▶ [Exercise] Consider the listing below. Extract exactly the lines from the line containing "R5: 12k (IC1/P1.4, VS) -> 6.8k (IC1/P1.4, VS)" to the line containing "TP1: none -> test point (PWM)", both included.

..............................

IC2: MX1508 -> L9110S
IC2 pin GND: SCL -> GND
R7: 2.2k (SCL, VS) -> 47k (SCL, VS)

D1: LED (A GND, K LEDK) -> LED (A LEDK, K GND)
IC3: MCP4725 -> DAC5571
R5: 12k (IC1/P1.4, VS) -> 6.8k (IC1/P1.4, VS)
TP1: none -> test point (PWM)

..............................

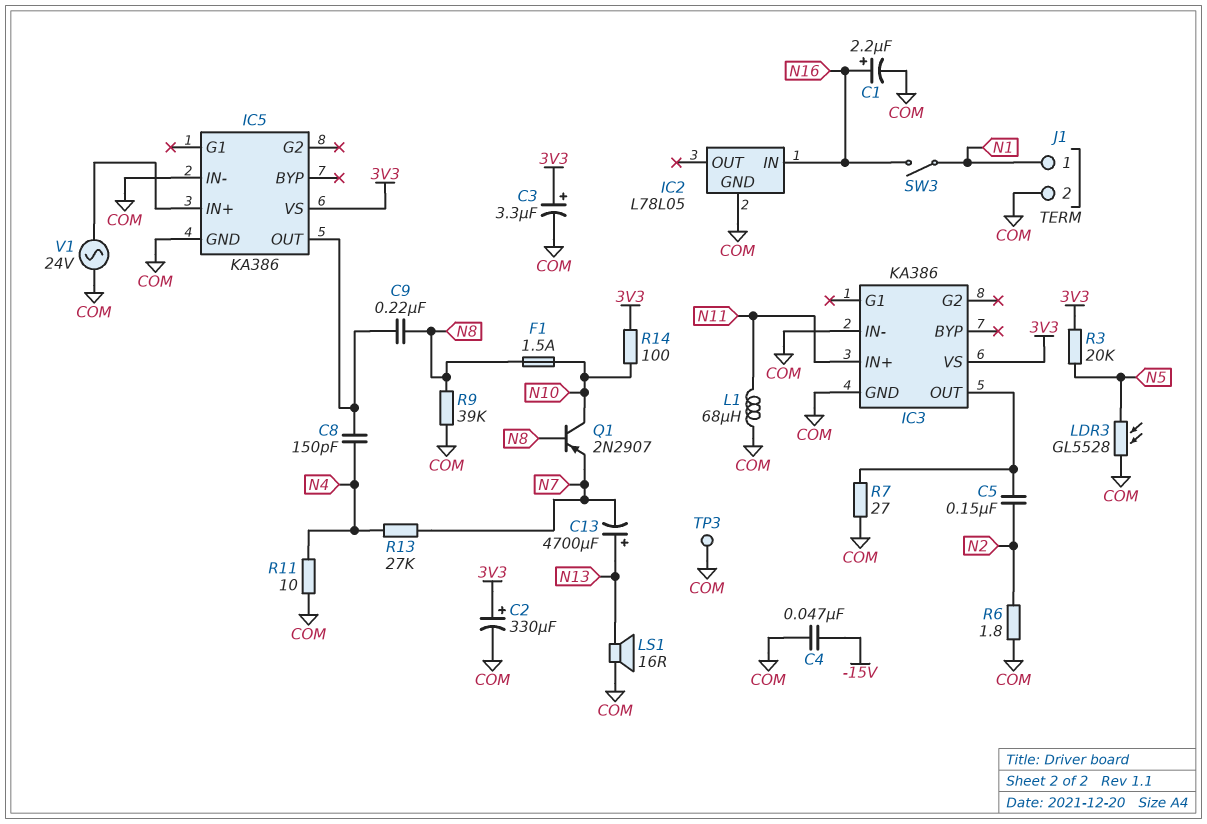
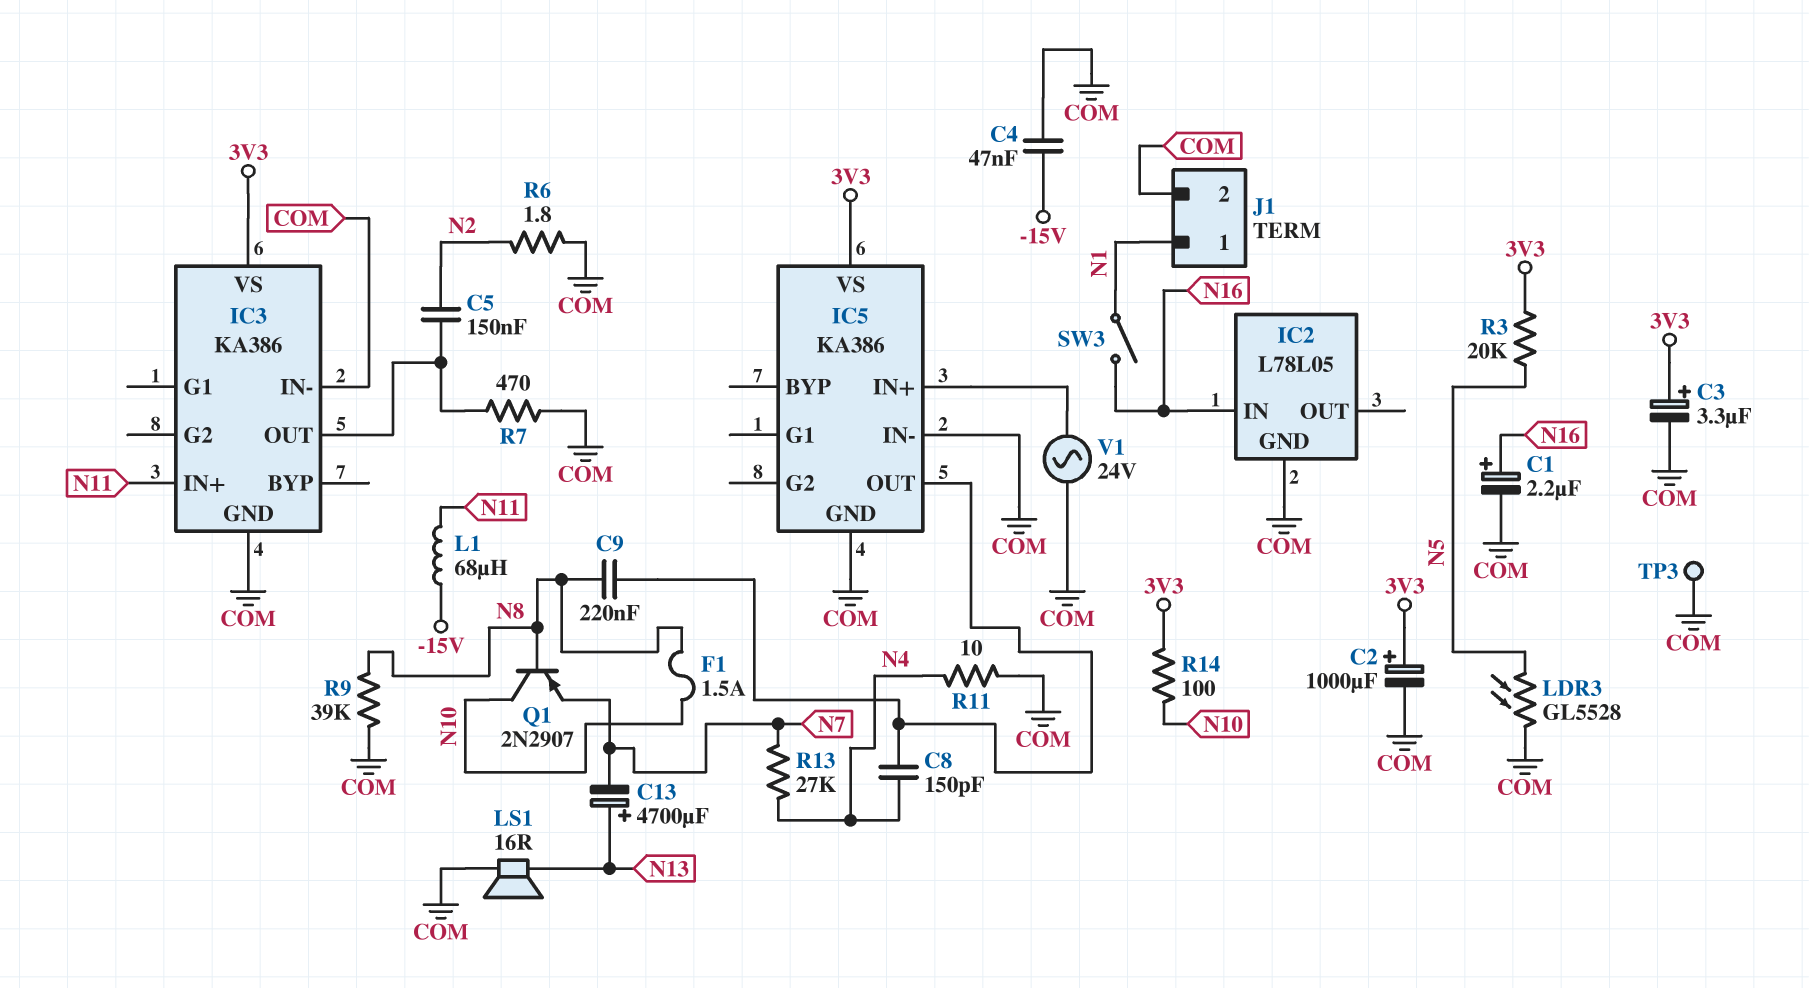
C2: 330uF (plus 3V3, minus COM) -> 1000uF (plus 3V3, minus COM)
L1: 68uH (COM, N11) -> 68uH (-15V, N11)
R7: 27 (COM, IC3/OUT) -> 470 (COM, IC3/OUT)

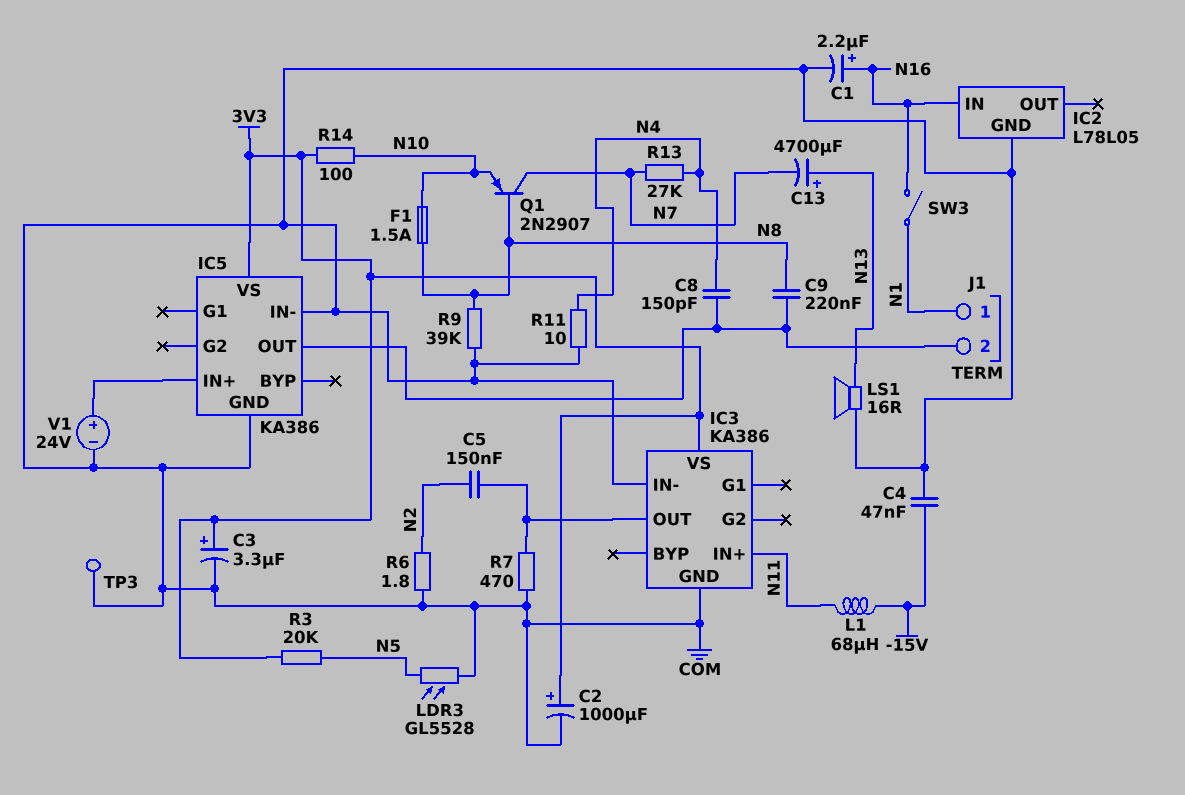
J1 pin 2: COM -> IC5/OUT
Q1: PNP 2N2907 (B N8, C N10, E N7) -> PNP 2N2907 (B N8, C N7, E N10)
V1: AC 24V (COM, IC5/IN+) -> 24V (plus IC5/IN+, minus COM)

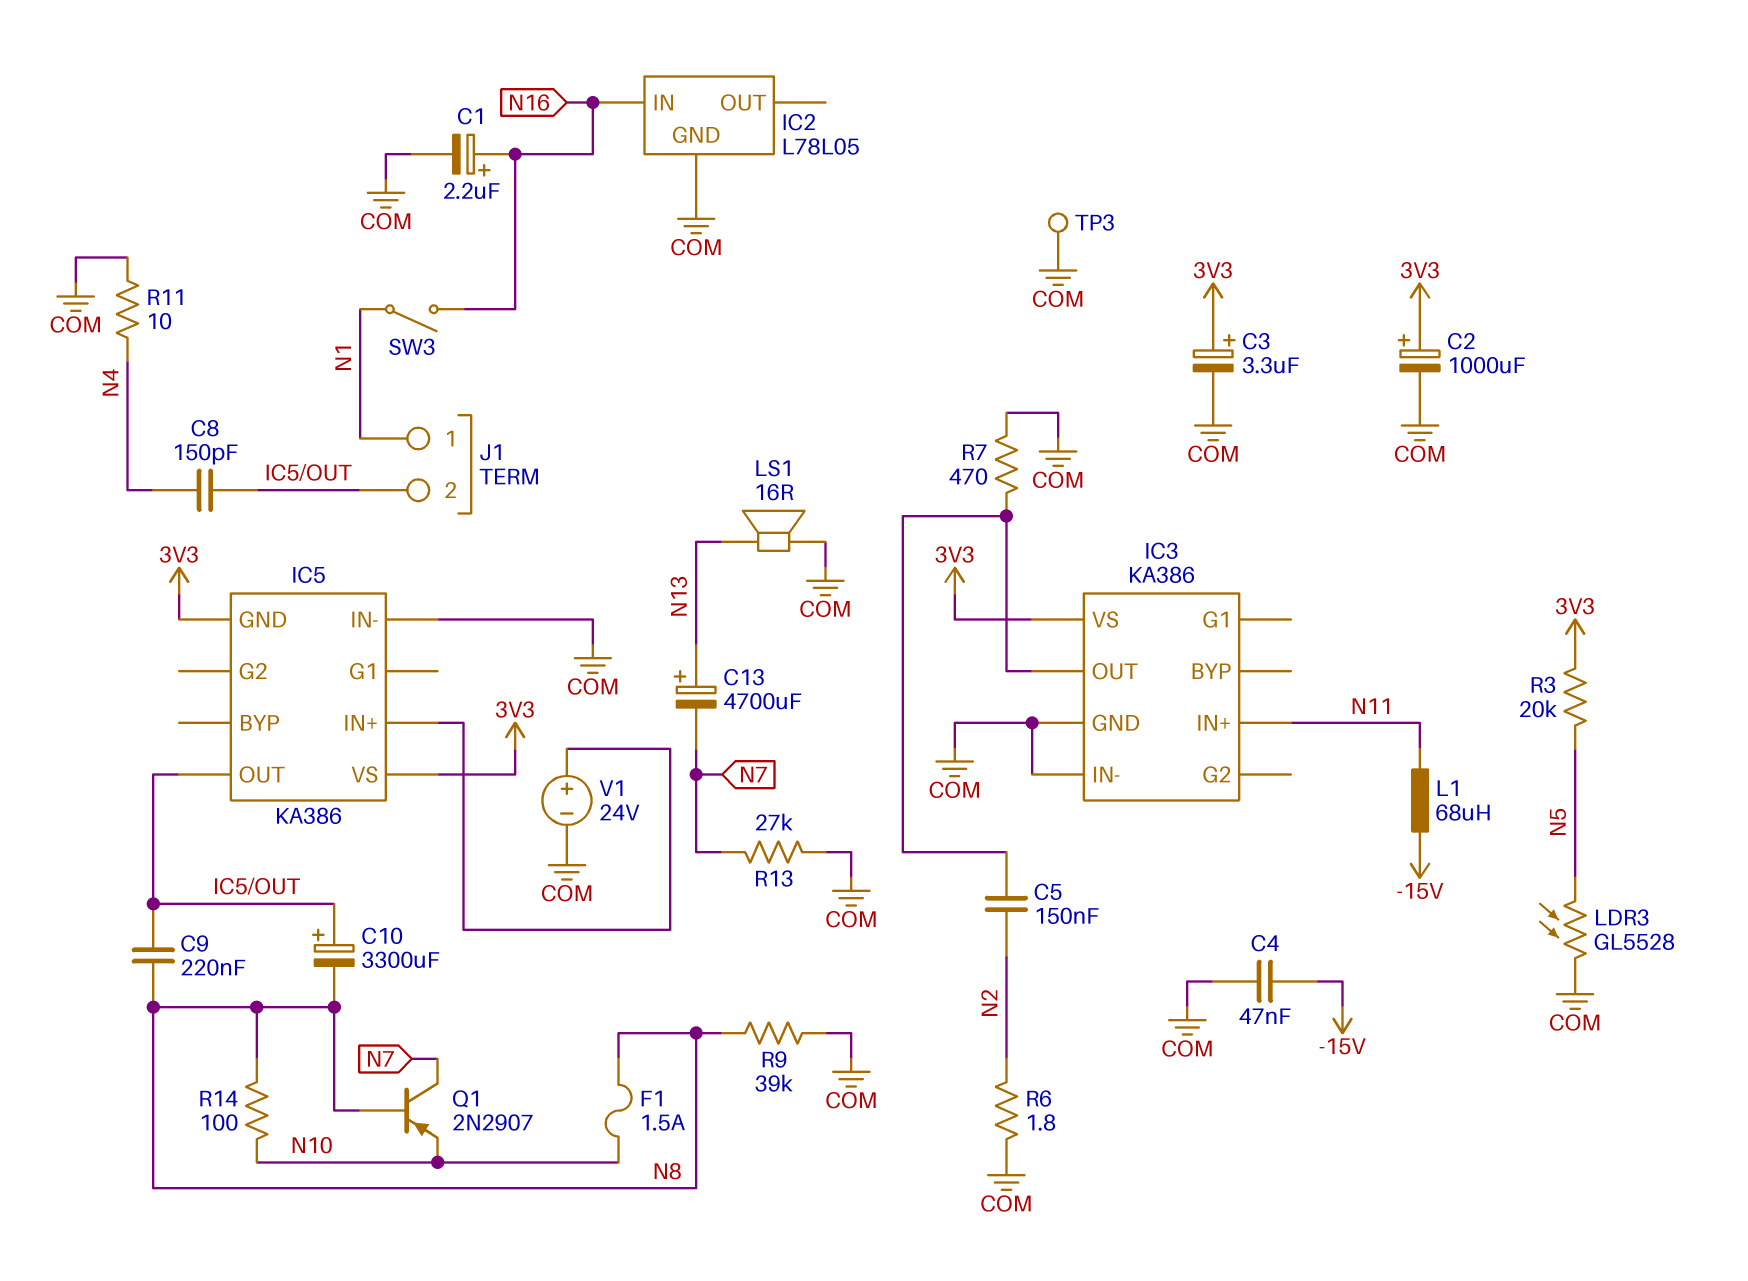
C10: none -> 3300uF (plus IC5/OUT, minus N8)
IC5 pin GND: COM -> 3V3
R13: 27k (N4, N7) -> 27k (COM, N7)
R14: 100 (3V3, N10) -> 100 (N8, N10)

..............................

▶ [Exercise output]
R5: 12k (IC1/P1.4, VS) -> 6.8k (IC1/P1.4, VS)
TP1: none -> test point (PWM)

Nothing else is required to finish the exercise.